***** Task input *****

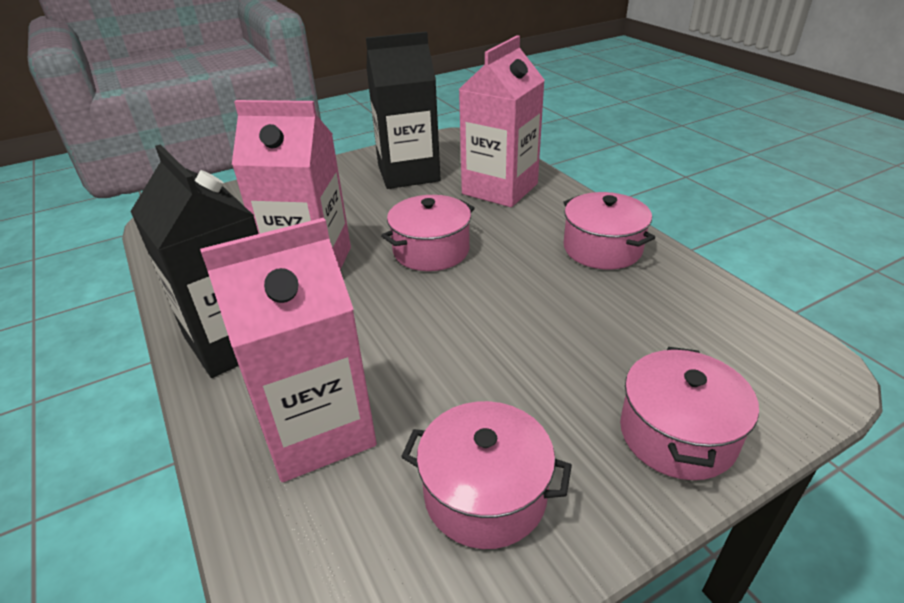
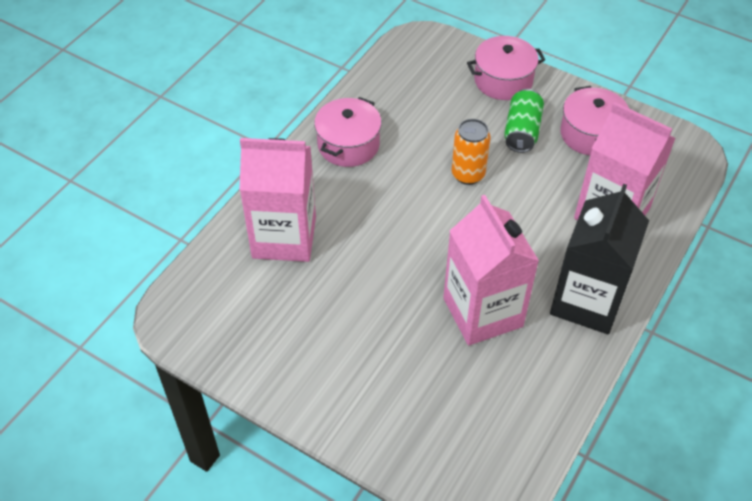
camera: 120 degrees left, 15 degrees up
(408, 173) = (288, 325): black carton -> none
(431, 250) = (413, 242): pink pot -> none
(495, 319) = (468, 174): none -> orange can
(542, 404) = (522, 131): none -> green can

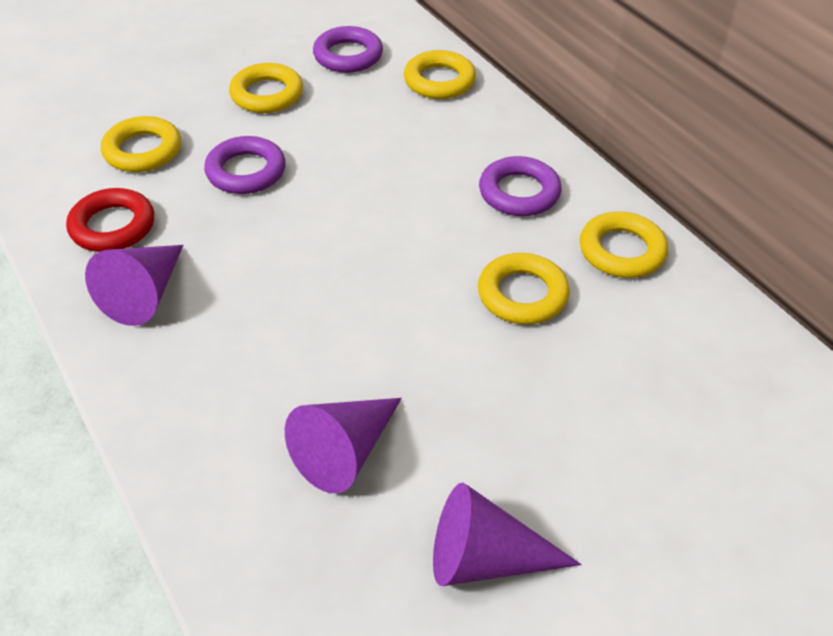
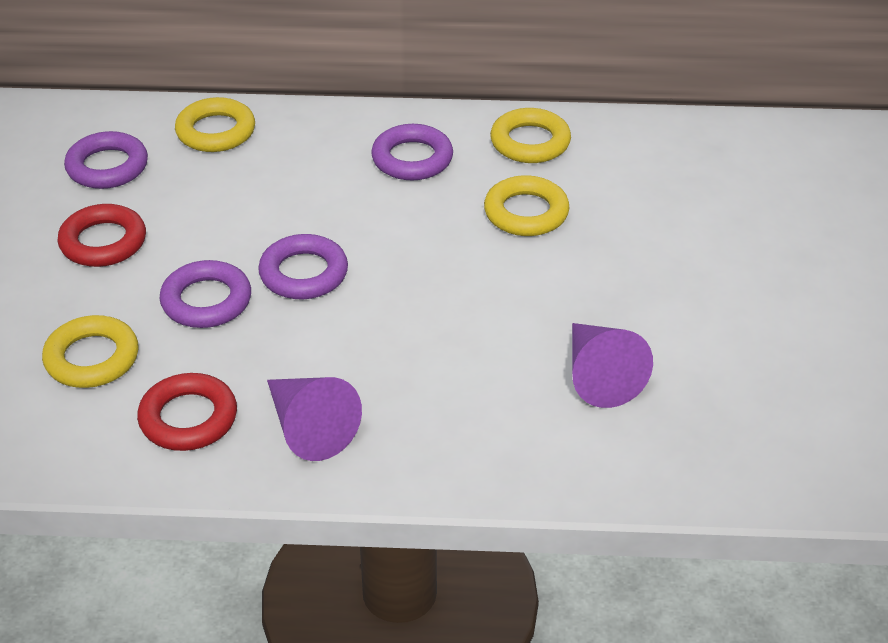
camera: 55 degrees left, 5 degrees down
(267, 94) = (103, 242): yellow ring -> red ring
(320, 204) = (303, 273): none -> purple ring
(485, 558) = (749, 347): purple cone -> none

*****

:: The task ::
Return verbatim each line from the one that mentions "camera: 55 degrees left, 5 degrees down" to the end of the entries, inclusive.

:: The completed task ::
camera: 55 degrees left, 5 degrees down
(267, 94) = (103, 242): yellow ring -> red ring
(320, 204) = (303, 273): none -> purple ring
(485, 558) = (749, 347): purple cone -> none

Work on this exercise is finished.